## [PROBLEM TO WORK ON]
Every record below is to be retyped exactly, with any pictures left out.

(Two-dimensional motion records)
::::::
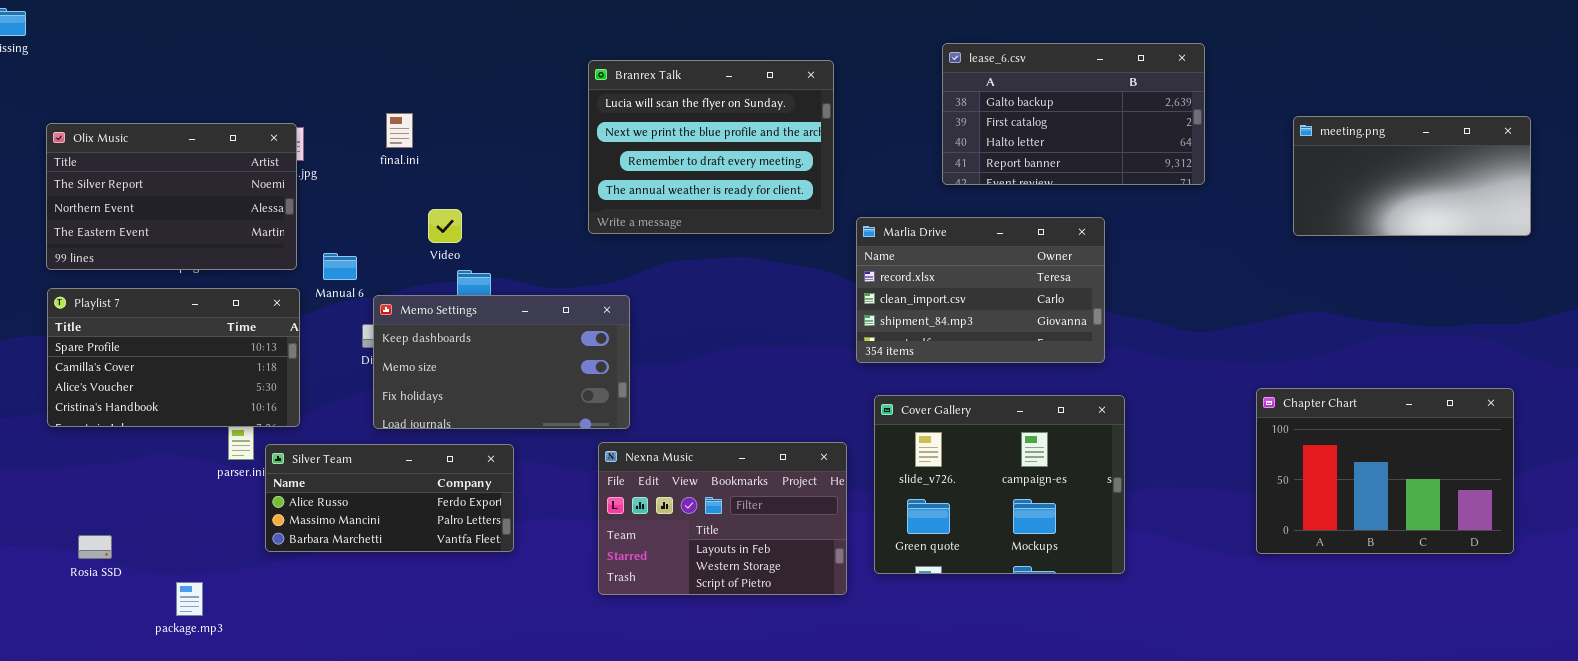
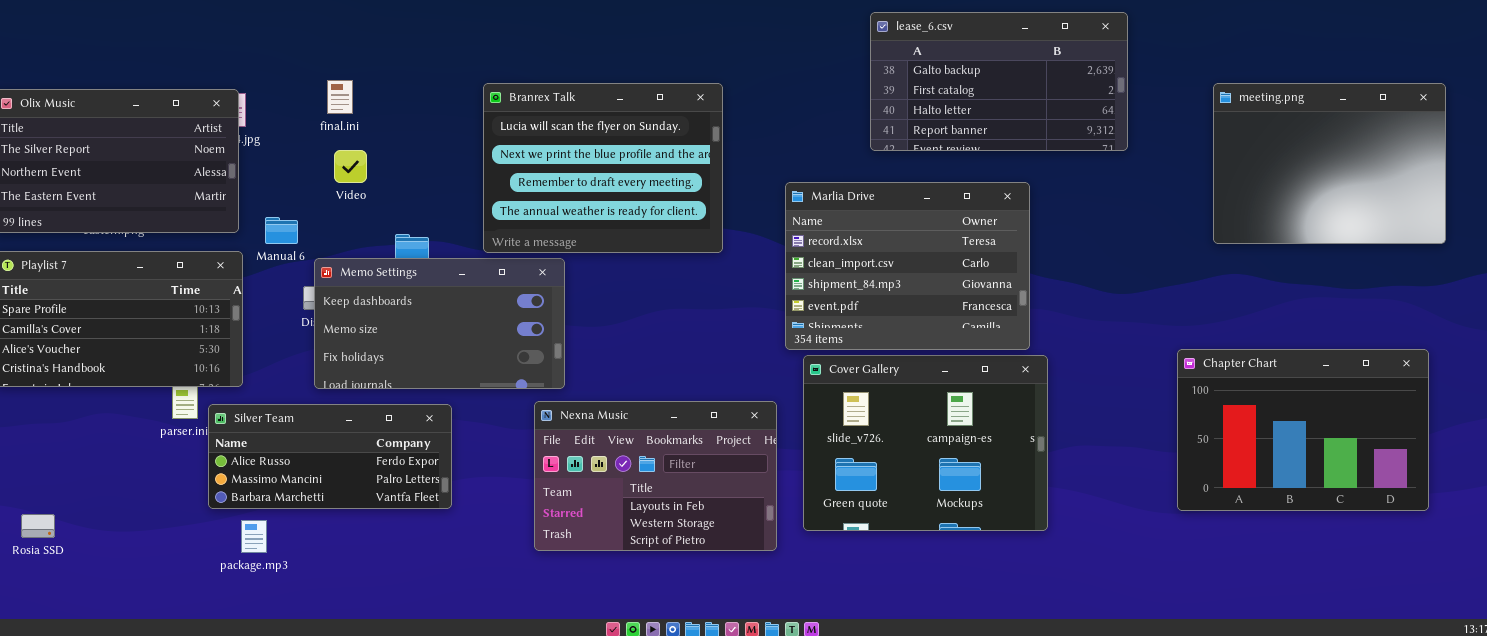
Branrex Talk: [588,60,834,234] -> [483,83,723,253], moved
meeting.png: [1293,116,1531,236] -> [1213,83,1446,244], resized
Video: [428,209,462,243] -> [334,150,367,183], moved
Marlia Drive: [856,217,1105,363] -> [785,182,1030,350], resized
Rosia SSD: [78,535,112,559] -> [21,514,55,538], moved
package.mp3: [176,582,203,616] -> [241,520,267,553], moved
::::::
## [TASK SOLUTION]
Branrex Talk: [588,60,834,234] -> [483,83,723,253], moved
meeting.png: [1293,116,1531,236] -> [1213,83,1446,244], resized
Video: [428,209,462,243] -> [334,150,367,183], moved
Marlia Drive: [856,217,1105,363] -> [785,182,1030,350], resized
Rosia SSD: [78,535,112,559] -> [21,514,55,538], moved
package.mp3: [176,582,203,616] -> [241,520,267,553], moved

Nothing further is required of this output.